[Provided records — start]

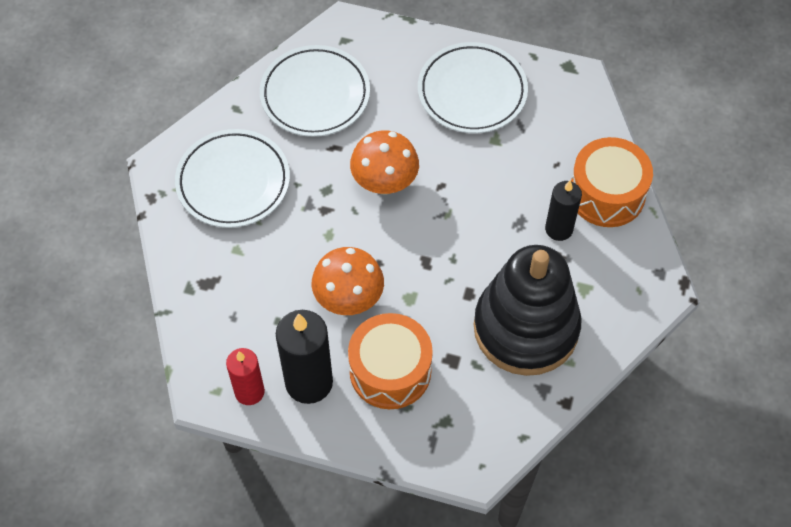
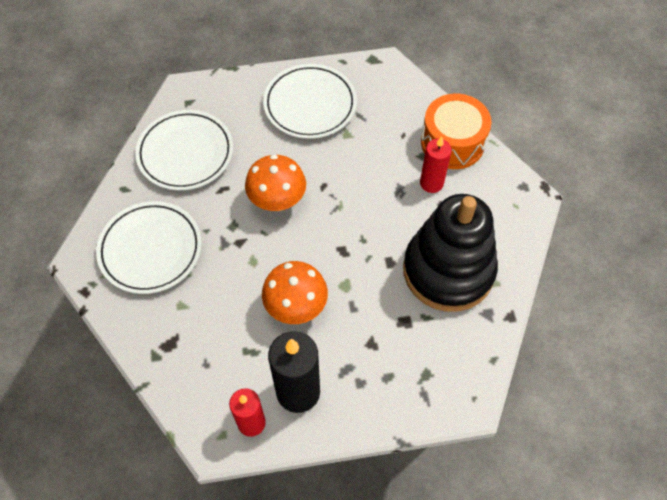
camera: 25 degrees left, 0 degrees up
(390, 371) = (360, 352): orange drum -> none
(559, 229) = (431, 183): black candle -> red candle

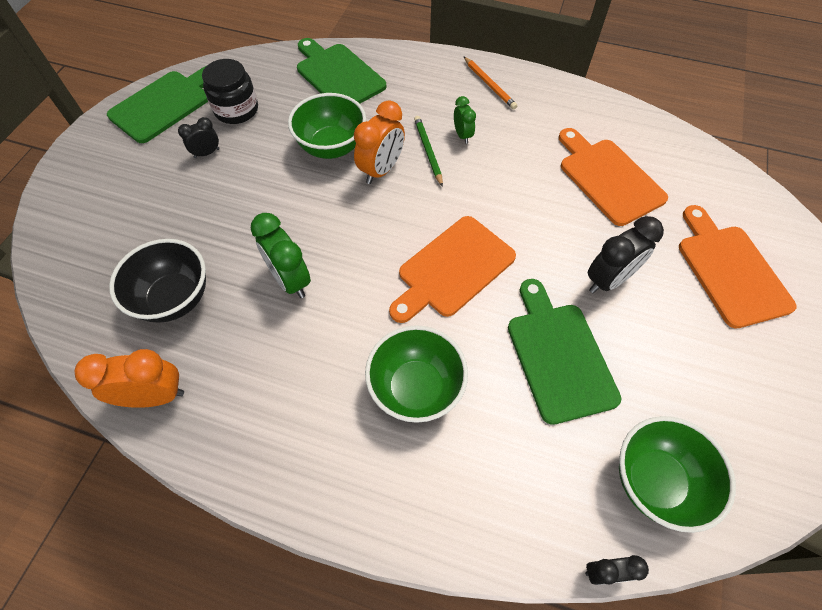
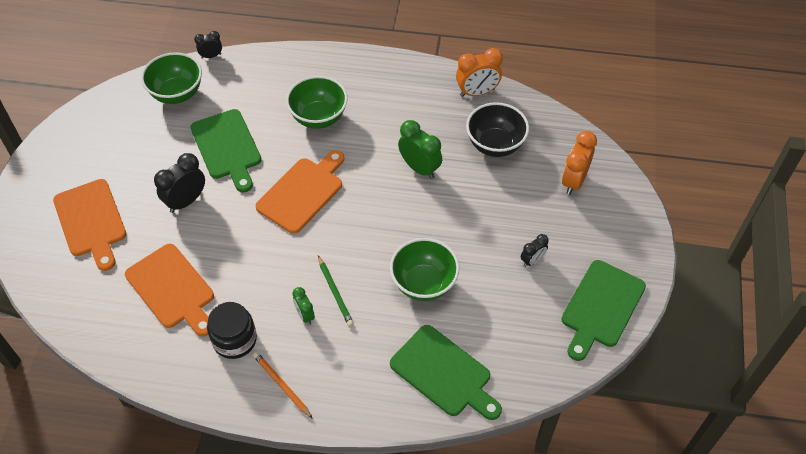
camera: 170 degrees right, 5 degrees down
(236, 110) = (528, 311): black jar -> black jar (234, 340)
(381, 170) = (373, 267): orange clock -> orange clock (574, 181)

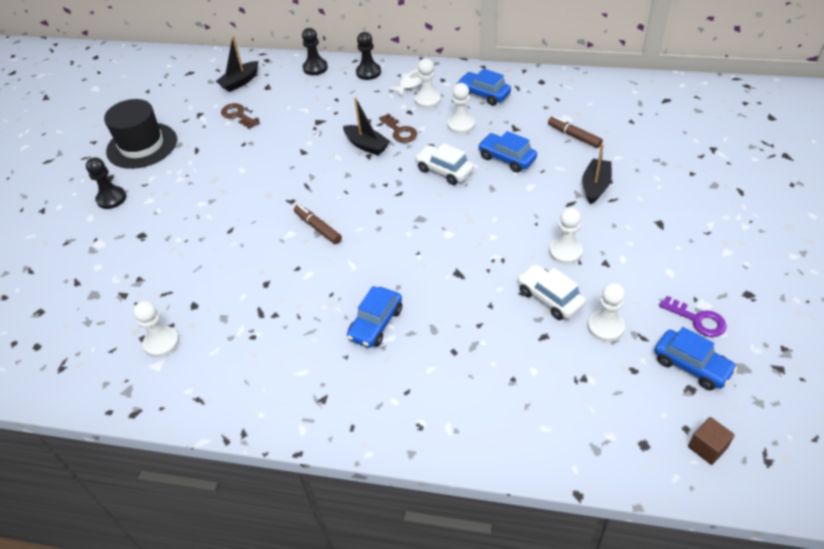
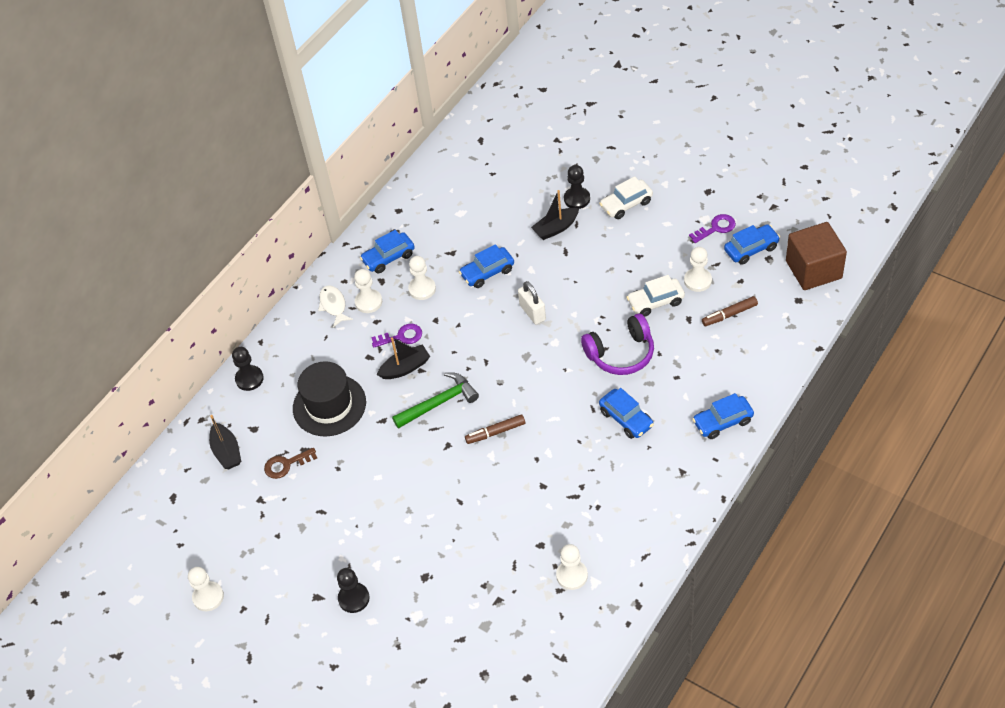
camera: 65 degrees left, 5 degrees up
(142, 145) = (281, 561): black hat -> black hat (329, 405)
(336, 179) = (439, 403): none -> green hammer
(368, 72) = (290, 336): black pawn -> black pawn (577, 199)
(400, 131) = (401, 337): brown key -> purple key
(409, 418) = (722, 422): none -> blue car
(444, 171) = (476, 321): white car -> white car (626, 204)
(461, 291) = (621, 353): none -> purple headphones
(476, 205) = (532, 312): none -> white padlock
(565, 252) = (615, 275): white pawn -> white pawn (208, 597)
(574, 136) = (487, 217): brown marker -> brown marker (729, 314)
(595, 186) = (555, 228): black boat -> black boat turned 75 degrees counterclockwise
(707, 447) = (813, 269): brown cube -> brown cube, size x2.24

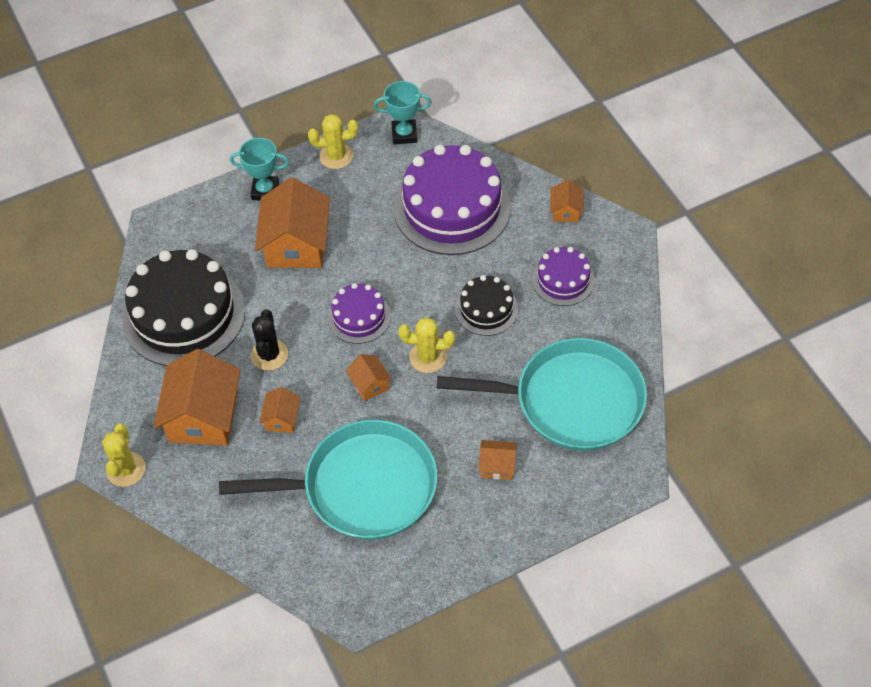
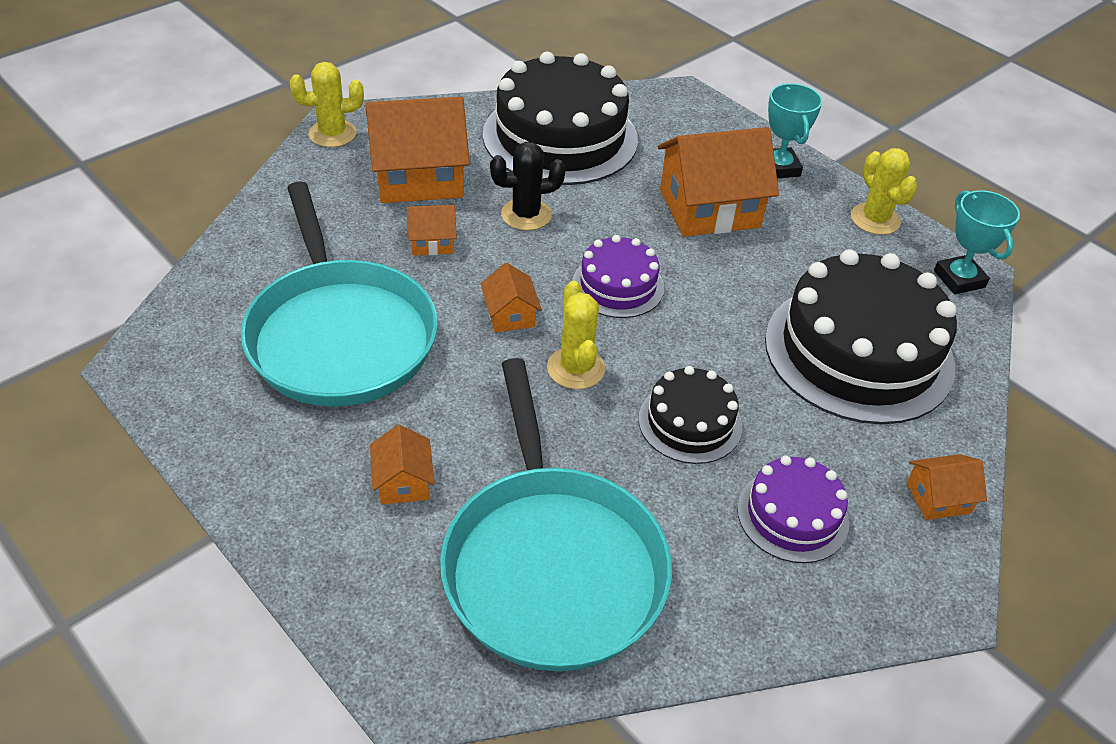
camera: 70 degrees right, 10 degrees down
(369, 384) = (510, 314): orange house -> orange house turned 60 degrees counterclockwise
(452, 208) = (858, 352): purple cake -> black cake

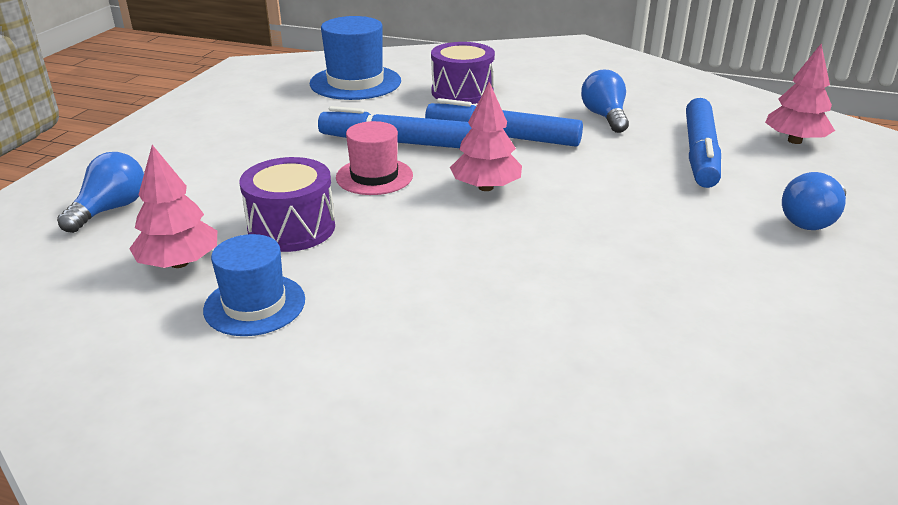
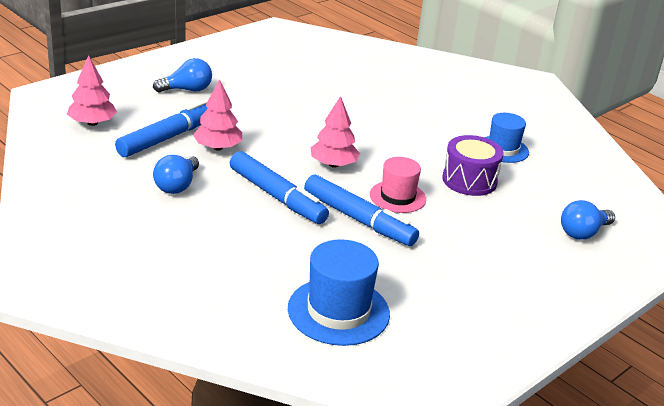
camera: 155 degrees left, 0 degrees up
(179, 263) = (539, 182): pink tree -> pink tree (218, 147)
(462, 92) = (252, 256): purple drum -> none

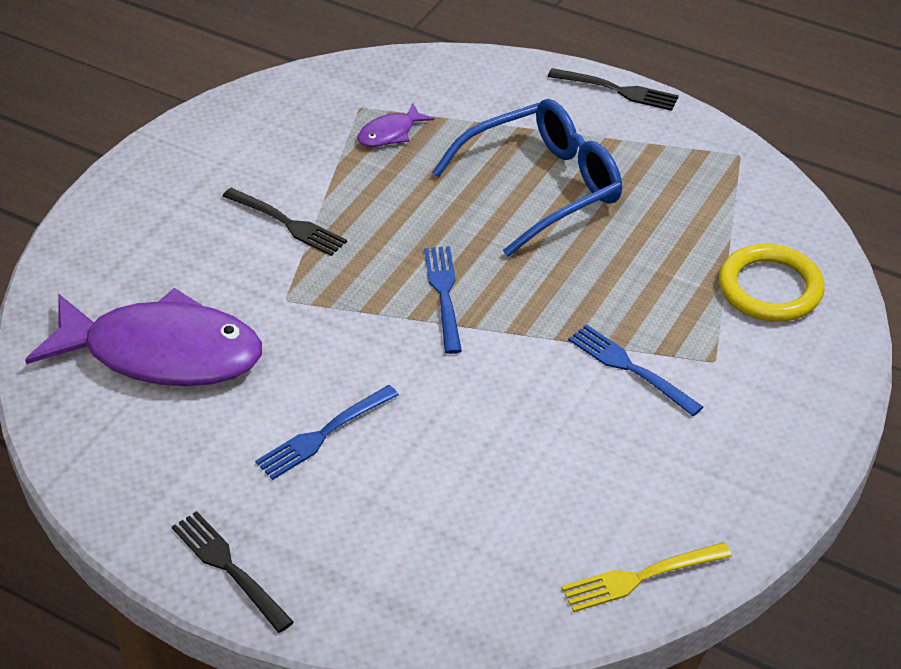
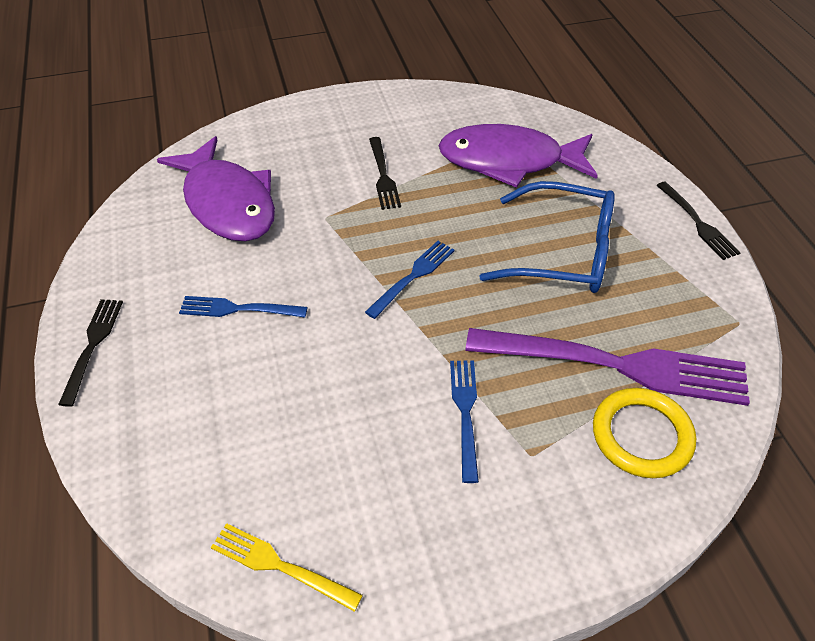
camera: 45 degrees right, 5 degrees up
(390, 133) = (509, 161): purple fish -> purple fish, size x2.43
(693, 250) = (616, 365): none -> purple fork

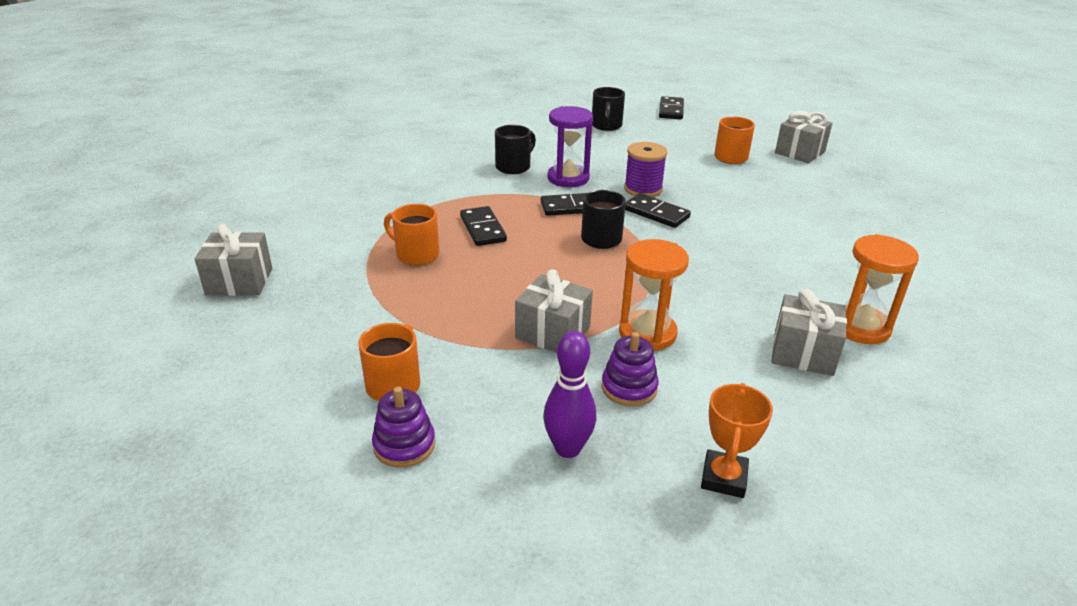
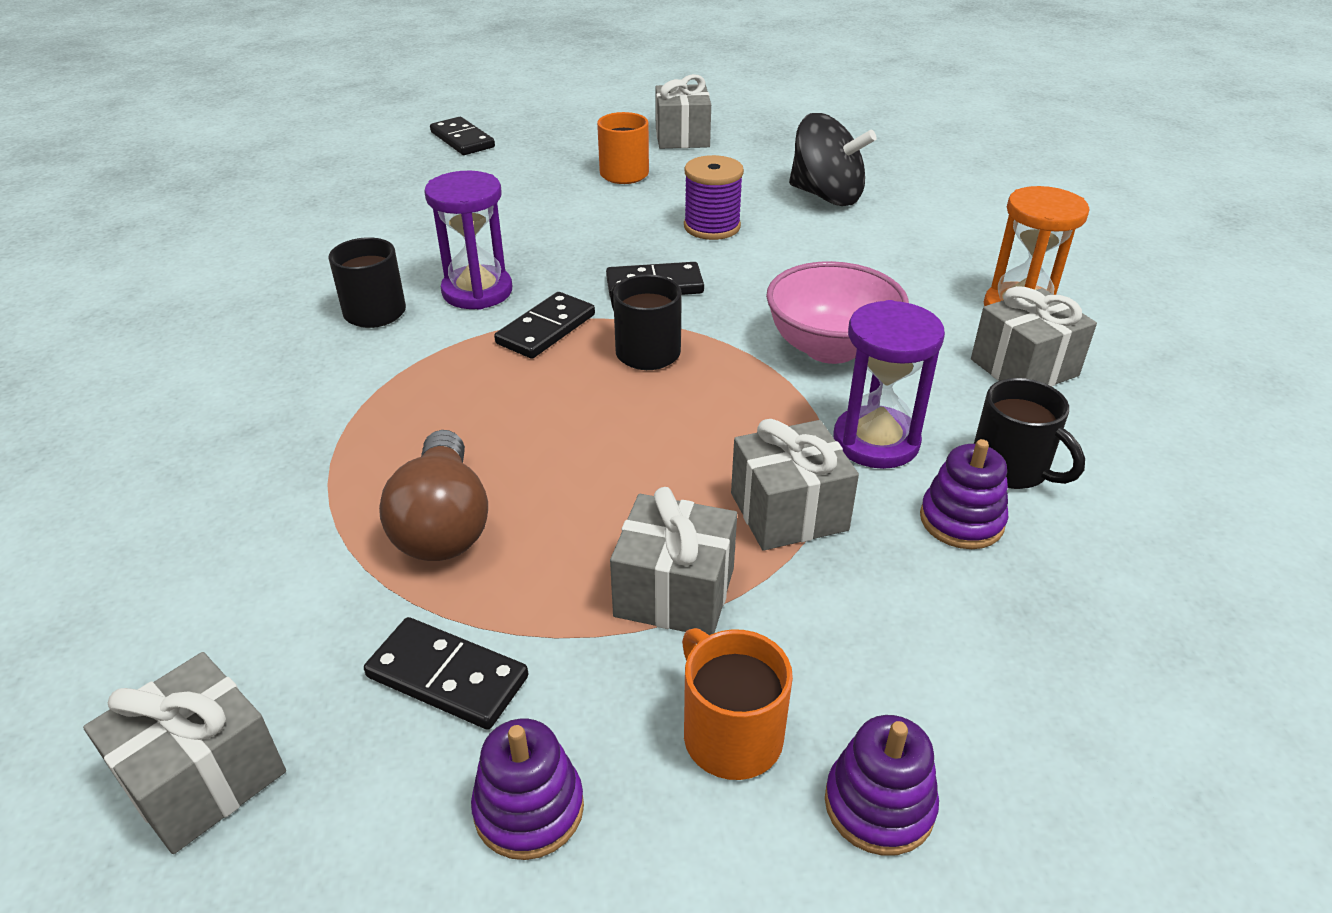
camera: 45 degrees left, 5 degrees up
(300, 355) = (529, 808): none -> purple stacking toy
(416, 254) = (443, 523): orange mug -> brown light bulb
(455, 328) = (674, 592): none -> grey gift
(482, 229) = (478, 426): black domino -> black domino (447, 677)
(568, 448) = (1027, 642): purple bowling pin -> none
(606, 126) = (412, 194): black mug -> black mug (1011, 469)
(643, 189) = (591, 261): purple spool -> purple spool (712, 227)
(647, 333) = (876, 441): orange hourglass -> purple hourglass
(700, 284) = (830, 348): none -> pink bowl
(723, 478) = (1177, 553): orange trophy -> none
(839, 216) = (826, 196): none -> black spinning top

[Provided records — finish]

Letter for letter, reproduce every record above and skip the pictures.

camera: 25 degrees left, 0 degrees up
(390, 371) = (360, 352): orange drum -> none
(559, 229) = (431, 183): black candle -> red candle

camera: 170 degrees right, 5 degrees down
(236, 110) = (528, 311): black jar -> black jar (234, 340)
(381, 170) = (373, 267): orange clock -> orange clock (574, 181)

camera: 65 degrees left, 5 degrees up
(142, 145) = (281, 561): black hat -> black hat (329, 405)
(336, 179) = (439, 403): none -> green hammer
(368, 72) = (290, 336): black pawn -> black pawn (577, 199)
(400, 131) = (401, 337): brown key -> purple key
(409, 418) = (722, 422): none -> blue car
(444, 171) = (476, 321): white car -> white car (626, 204)
(461, 291) = (621, 353): none -> purple headphones
(476, 205) = (532, 312): none -> white padlock
(565, 252) = (615, 275): white pawn -> white pawn (208, 597)
(574, 136) = (487, 217): brown marker -> brown marker (729, 314)
(595, 186) = (555, 228): black boat -> black boat turned 75 degrees counterclockwise
(707, 447) = (813, 269): brown cube -> brown cube, size x2.24

camera: 70 degrees right, 10 degrees down
(369, 384) = (510, 314): orange house -> orange house turned 60 degrees counterclockwise
(452, 208) = (858, 352): purple cake -> black cake

camera: 155 degrees left, 0 degrees up
(179, 263) = (539, 182): pink tree -> pink tree (218, 147)
(462, 92) = (252, 256): purple drum -> none

camera: 45 degrees right, 5 degrees up
(390, 133) = (509, 161): purple fish -> purple fish, size x2.43
(693, 250) = (616, 365): none -> purple fork

camera: 45 degrees left, 5 degrees up
(300, 355) = (529, 808): none -> purple stacking toy
(416, 254) = (443, 523): orange mug -> brown light bulb
(455, 328) = (674, 592): none -> grey gift
(482, 229) = (478, 426): black domino -> black domino (447, 677)
(568, 448) = (1027, 642): purple bowling pin -> none
(606, 126) = (412, 194): black mug -> black mug (1011, 469)
(643, 189) = (591, 261): purple spool -> purple spool (712, 227)
(647, 333) = (876, 441): orange hourglass -> purple hourglass
(700, 284) = (830, 348): none -> pink bowl
(723, 478) = (1177, 553): orange trophy -> none
(839, 216) = (826, 196): none -> black spinning top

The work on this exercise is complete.